Excerpts from a dataset
☆ ☆ ☆
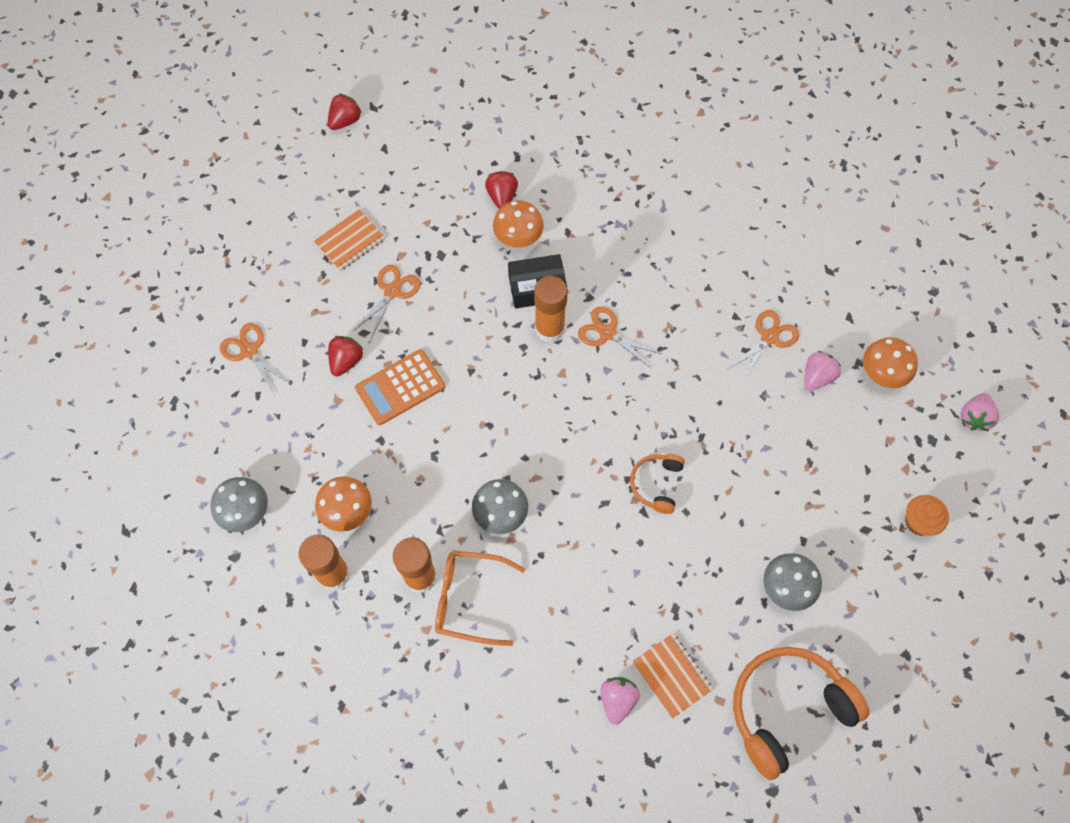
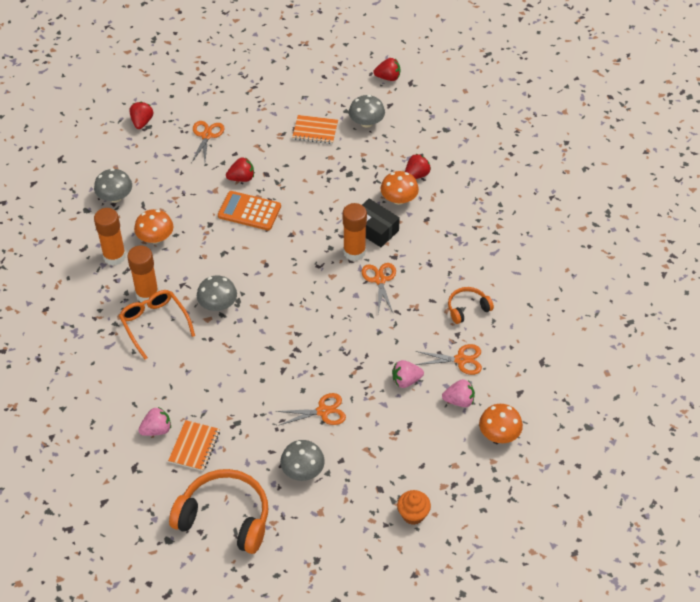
camera: 50 degrees right, 15 degrees down
(160, 402) = (142, 122): none -> red strawberry
(387, 186) = (366, 122): none -> grey mushroom
(392, 291) = (304, 168): orange scissors -> orange scissors (323, 411)
(656, 484) = (306, 365): orange headphones -> orange headphones (467, 308)
(974, 417) = (518, 502): pink strawberry -> pink strawberry (406, 380)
☆ ☆ ☆
WHAT YOU WILL DO:
Output nothing but the lines from the one that contains "(387, 186) = (366, 122): none" through the final line of the entries above, exactly as they appear.

SOLVED PROBLEM:
(387, 186) = (366, 122): none -> grey mushroom
(392, 291) = (304, 168): orange scissors -> orange scissors (323, 411)
(656, 484) = (306, 365): orange headphones -> orange headphones (467, 308)
(974, 417) = (518, 502): pink strawberry -> pink strawberry (406, 380)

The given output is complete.